=== DATA TO EXAMINE ===
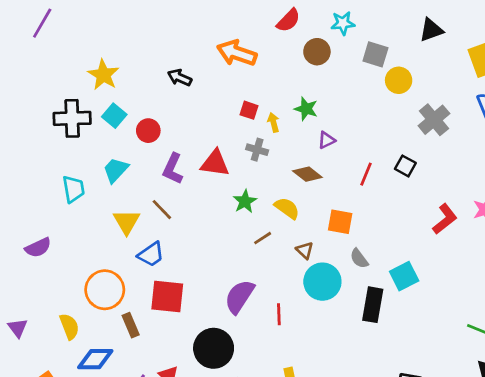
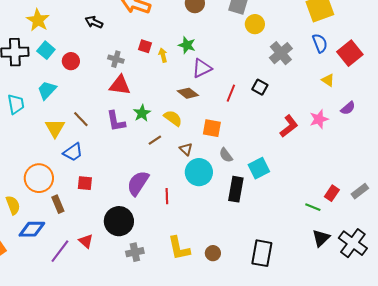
purple triangle: (326, 140) -> (202, 68), size x1.5
gray cross: (257, 150) -> (116, 59), moved
purple L-shape: (173, 169) -> (116, 121), moved, turned -35
red square: (167, 297) -> (85, 183), size x0.6

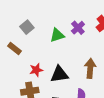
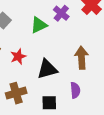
red star: (36, 70) -> (18, 56), moved

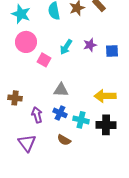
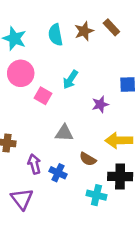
purple star: (90, 45) -> (100, 104), moved
blue cross: (60, 113) -> (58, 173), moved
cyan cross: (81, 120) -> (96, 195), moved
brown semicircle: (64, 140) -> (88, 159), moved

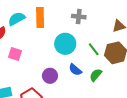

=== TASK ===
The listing above should be repeated word for word, pictures removed.

=== REPLY TO THE TASK ===
purple triangle: (326, 140) -> (202, 68), size x1.5
gray cross: (257, 150) -> (116, 59), moved
purple L-shape: (173, 169) -> (116, 121), moved, turned -35
red square: (167, 297) -> (85, 183), size x0.6

red star: (36, 70) -> (18, 56), moved

purple star: (90, 45) -> (100, 104), moved
blue cross: (60, 113) -> (58, 173), moved
cyan cross: (81, 120) -> (96, 195), moved
brown semicircle: (64, 140) -> (88, 159), moved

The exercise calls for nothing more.